ABOUT THIS TASK => Below are entries to return in full. Keep each one exact.

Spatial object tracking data

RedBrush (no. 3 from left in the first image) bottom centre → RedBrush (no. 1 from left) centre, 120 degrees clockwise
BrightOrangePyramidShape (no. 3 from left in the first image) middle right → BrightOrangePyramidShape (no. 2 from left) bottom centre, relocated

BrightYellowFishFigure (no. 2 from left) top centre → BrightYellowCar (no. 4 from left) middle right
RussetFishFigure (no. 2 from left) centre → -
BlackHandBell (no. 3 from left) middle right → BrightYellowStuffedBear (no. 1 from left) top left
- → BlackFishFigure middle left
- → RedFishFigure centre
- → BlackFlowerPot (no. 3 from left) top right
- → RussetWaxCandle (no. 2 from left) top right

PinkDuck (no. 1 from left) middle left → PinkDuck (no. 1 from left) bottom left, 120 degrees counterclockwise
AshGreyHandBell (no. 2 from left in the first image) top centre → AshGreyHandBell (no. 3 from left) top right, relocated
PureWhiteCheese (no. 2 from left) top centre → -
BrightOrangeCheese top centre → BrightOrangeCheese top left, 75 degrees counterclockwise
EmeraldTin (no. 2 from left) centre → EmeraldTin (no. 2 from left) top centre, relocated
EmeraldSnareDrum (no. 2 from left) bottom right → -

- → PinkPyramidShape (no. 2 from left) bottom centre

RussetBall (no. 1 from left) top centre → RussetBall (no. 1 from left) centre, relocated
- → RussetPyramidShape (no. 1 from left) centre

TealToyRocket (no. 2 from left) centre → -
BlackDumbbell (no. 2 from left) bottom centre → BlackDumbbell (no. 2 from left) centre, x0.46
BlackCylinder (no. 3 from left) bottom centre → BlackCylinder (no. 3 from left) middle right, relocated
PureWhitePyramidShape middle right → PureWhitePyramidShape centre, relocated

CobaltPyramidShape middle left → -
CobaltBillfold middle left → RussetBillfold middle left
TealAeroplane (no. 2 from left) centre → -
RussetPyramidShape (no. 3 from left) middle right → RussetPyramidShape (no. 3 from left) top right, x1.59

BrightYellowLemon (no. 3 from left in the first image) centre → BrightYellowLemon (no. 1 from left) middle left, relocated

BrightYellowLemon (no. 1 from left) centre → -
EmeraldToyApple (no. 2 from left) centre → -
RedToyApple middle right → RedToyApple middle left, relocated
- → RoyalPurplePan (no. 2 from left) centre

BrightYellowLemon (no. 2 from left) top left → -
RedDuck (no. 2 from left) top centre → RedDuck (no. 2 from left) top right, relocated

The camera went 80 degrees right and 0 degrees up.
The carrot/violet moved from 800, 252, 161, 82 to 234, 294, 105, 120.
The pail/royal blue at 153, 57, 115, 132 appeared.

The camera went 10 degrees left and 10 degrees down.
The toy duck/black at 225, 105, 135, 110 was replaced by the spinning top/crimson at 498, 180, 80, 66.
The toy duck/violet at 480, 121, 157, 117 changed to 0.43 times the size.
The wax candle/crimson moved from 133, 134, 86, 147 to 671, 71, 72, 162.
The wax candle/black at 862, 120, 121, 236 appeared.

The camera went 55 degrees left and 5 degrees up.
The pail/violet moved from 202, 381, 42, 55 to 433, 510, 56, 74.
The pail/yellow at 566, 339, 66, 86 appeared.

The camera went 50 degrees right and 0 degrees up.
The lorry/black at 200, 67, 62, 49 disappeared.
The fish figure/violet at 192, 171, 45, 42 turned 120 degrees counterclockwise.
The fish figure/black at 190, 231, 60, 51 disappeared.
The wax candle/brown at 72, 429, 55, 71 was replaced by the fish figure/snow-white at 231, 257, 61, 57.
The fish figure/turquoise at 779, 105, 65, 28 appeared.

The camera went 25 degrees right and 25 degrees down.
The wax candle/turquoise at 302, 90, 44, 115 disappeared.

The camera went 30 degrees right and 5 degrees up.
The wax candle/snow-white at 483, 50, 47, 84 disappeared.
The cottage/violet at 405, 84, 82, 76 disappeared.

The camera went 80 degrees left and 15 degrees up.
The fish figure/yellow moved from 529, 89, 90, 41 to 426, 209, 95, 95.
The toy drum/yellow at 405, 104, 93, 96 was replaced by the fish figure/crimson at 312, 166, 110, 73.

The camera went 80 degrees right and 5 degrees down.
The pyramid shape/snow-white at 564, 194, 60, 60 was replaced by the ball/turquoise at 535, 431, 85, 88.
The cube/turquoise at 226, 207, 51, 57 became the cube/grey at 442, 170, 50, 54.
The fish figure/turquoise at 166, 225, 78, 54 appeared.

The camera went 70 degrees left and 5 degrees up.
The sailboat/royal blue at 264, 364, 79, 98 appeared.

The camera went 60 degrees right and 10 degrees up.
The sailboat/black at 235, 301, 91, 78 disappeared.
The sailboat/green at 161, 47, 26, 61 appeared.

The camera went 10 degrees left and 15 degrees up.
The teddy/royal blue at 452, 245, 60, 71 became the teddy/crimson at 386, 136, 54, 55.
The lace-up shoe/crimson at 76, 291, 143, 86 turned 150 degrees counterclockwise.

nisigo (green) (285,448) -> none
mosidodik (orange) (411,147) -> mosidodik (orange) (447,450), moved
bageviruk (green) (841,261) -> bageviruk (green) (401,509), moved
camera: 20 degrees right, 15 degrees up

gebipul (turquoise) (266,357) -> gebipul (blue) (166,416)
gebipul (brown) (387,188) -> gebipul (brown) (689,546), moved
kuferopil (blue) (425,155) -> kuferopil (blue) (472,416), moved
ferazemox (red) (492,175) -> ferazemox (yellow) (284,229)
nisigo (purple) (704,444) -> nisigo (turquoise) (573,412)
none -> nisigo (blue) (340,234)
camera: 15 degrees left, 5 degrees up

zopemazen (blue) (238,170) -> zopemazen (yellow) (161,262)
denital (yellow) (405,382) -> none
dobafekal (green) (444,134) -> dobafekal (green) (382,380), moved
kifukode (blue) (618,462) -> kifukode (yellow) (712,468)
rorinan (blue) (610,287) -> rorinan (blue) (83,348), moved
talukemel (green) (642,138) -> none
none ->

TASK SOLUTION =>
RedBrush (no. 3 from left in the first image) bottom centre → RedBrush (no. 1 from left) centre, 120 degrees clockwise
BrightOrangePyramidShape (no. 3 from left in the first image) middle right → BrightOrangePyramidShape (no. 2 from left) bottom centre, relocated

BrightYellowFishFigure (no. 2 from left) top centre → BrightYellowCar (no. 4 from left) middle right
RussetFishFigure (no. 2 from left) centre → -
BlackHandBell (no. 3 from left) middle right → BrightYellowStuffedBear (no. 1 from left) top left
- → BlackFishFigure middle left
- → RedFishFigure centre
- → BlackFlowerPot (no. 3 from left) top right
- → RussetWaxCandle (no. 2 from left) top right

PinkDuck (no. 1 from left) middle left → PinkDuck (no. 1 from left) bottom left, 120 degrees counterclockwise
AshGreyHandBell (no. 2 from left in the first image) top centre → AshGreyHandBell (no. 3 from left) top right, relocated
PureWhiteCheese (no. 2 from left) top centre → -
BrightOrangeCheese top centre → BrightOrangeCheese top left, 75 degrees counterclockwise
EmeraldTin (no. 2 from left) centre → EmeraldTin (no. 2 from left) top centre, relocated
EmeraldSnareDrum (no. 2 from left) bottom right → -

- → PinkPyramidShape (no. 2 from left) bottom centre

RussetBall (no. 1 from left) top centre → RussetBall (no. 1 from left) centre, relocated
- → RussetPyramidShape (no. 1 from left) centre

TealToyRocket (no. 2 from left) centre → -
BlackDumbbell (no. 2 from left) bottom centre → BlackDumbbell (no. 2 from left) centre, x0.46
BlackCylinder (no. 3 from left) bottom centre → BlackCylinder (no. 3 from left) middle right, relocated
PureWhitePyramidShape middle right → PureWhitePyramidShape centre, relocated

CobaltPyramidShape middle left → -
CobaltBillfold middle left → RussetBillfold middle left
TealAeroplane (no. 2 from left) centre → -
RussetPyramidShape (no. 3 from left) middle right → RussetPyramidShape (no. 3 from left) top right, x1.59

BrightYellowLemon (no. 3 from left in the first image) centre → BrightYellowLemon (no. 1 from left) middle left, relocated

BrightYellowLemon (no. 1 from left) centre → -
EmeraldToyApple (no. 2 from left) centre → -
RedToyApple middle right → RedToyApple middle left, relocated
- → RoyalPurplePan (no. 2 from left) centre

BrightYellowLemon (no. 2 from left) top left → -
RedDuck (no. 2 from left) top centre → RedDuck (no. 2 from left) top right, relocated

The camera went 80 degrees right and 0 degrees up.
The carrot/violet moved from 800, 252, 161, 82 to 234, 294, 105, 120.
The pail/royal blue at 153, 57, 115, 132 appeared.

The camera went 10 degrees left and 10 degrees down.
The toy duck/black at 225, 105, 135, 110 was replaced by the spinning top/crimson at 498, 180, 80, 66.
The toy duck/violet at 480, 121, 157, 117 changed to 0.43 times the size.
The wax candle/crimson moved from 133, 134, 86, 147 to 671, 71, 72, 162.
The wax candle/black at 862, 120, 121, 236 appeared.

The camera went 55 degrees left and 5 degrees up.
The pail/violet moved from 202, 381, 42, 55 to 433, 510, 56, 74.
The pail/yellow at 566, 339, 66, 86 appeared.

The camera went 50 degrees right and 0 degrees up.
The lorry/black at 200, 67, 62, 49 disappeared.
The fish figure/violet at 192, 171, 45, 42 turned 120 degrees counterclockwise.
The fish figure/black at 190, 231, 60, 51 disappeared.
The wax candle/brown at 72, 429, 55, 71 was replaced by the fish figure/snow-white at 231, 257, 61, 57.
The fish figure/turquoise at 779, 105, 65, 28 appeared.

The camera went 25 degrees right and 25 degrees down.
The wax candle/turquoise at 302, 90, 44, 115 disappeared.

The camera went 30 degrees right and 5 degrees up.
The wax candle/snow-white at 483, 50, 47, 84 disappeared.
The cottage/violet at 405, 84, 82, 76 disappeared.

The camera went 80 degrees left and 15 degrees up.
The fish figure/yellow moved from 529, 89, 90, 41 to 426, 209, 95, 95.
The toy drum/yellow at 405, 104, 93, 96 was replaced by the fish figure/crimson at 312, 166, 110, 73.

The camera went 80 degrees right and 5 degrees down.
The pyramid shape/snow-white at 564, 194, 60, 60 was replaced by the ball/turquoise at 535, 431, 85, 88.
The cube/turquoise at 226, 207, 51, 57 became the cube/grey at 442, 170, 50, 54.
The fish figure/turquoise at 166, 225, 78, 54 appeared.

The camera went 70 degrees left and 5 degrees up.
The sailboat/royal blue at 264, 364, 79, 98 appeared.

The camera went 60 degrees right and 10 degrees up.
The sailboat/black at 235, 301, 91, 78 disappeared.
The sailboat/green at 161, 47, 26, 61 appeared.

The camera went 10 degrees left and 15 degrees up.
The teddy/royal blue at 452, 245, 60, 71 became the teddy/crimson at 386, 136, 54, 55.
The lace-up shoe/crimson at 76, 291, 143, 86 turned 150 degrees counterclockwise.

nisigo (green) (285,448) -> none
mosidodik (orange) (411,147) -> mosidodik (orange) (447,450), moved
bageviruk (green) (841,261) -> bageviruk (green) (401,509), moved
camera: 20 degrees right, 15 degrees up

gebipul (turquoise) (266,357) -> gebipul (blue) (166,416)
gebipul (brown) (387,188) -> gebipul (brown) (689,546), moved
kuferopil (blue) (425,155) -> kuferopil (blue) (472,416), moved
ferazemox (red) (492,175) -> ferazemox (yellow) (284,229)
nisigo (purple) (704,444) -> nisigo (turquoise) (573,412)
none -> nisigo (blue) (340,234)
camera: 15 degrees left, 5 degrees up

zopemazen (blue) (238,170) -> zopemazen (yellow) (161,262)
denital (yellow) (405,382) -> none
dobafekal (green) (444,134) -> dobafekal (green) (382,380), moved
kifukode (blue) (618,462) -> kifukode (yellow) (712,468)
rorinan (blue) (610,287) -> rorinan (blue) (83,348), moved
talukemel (green) (642,138) -> none
none ->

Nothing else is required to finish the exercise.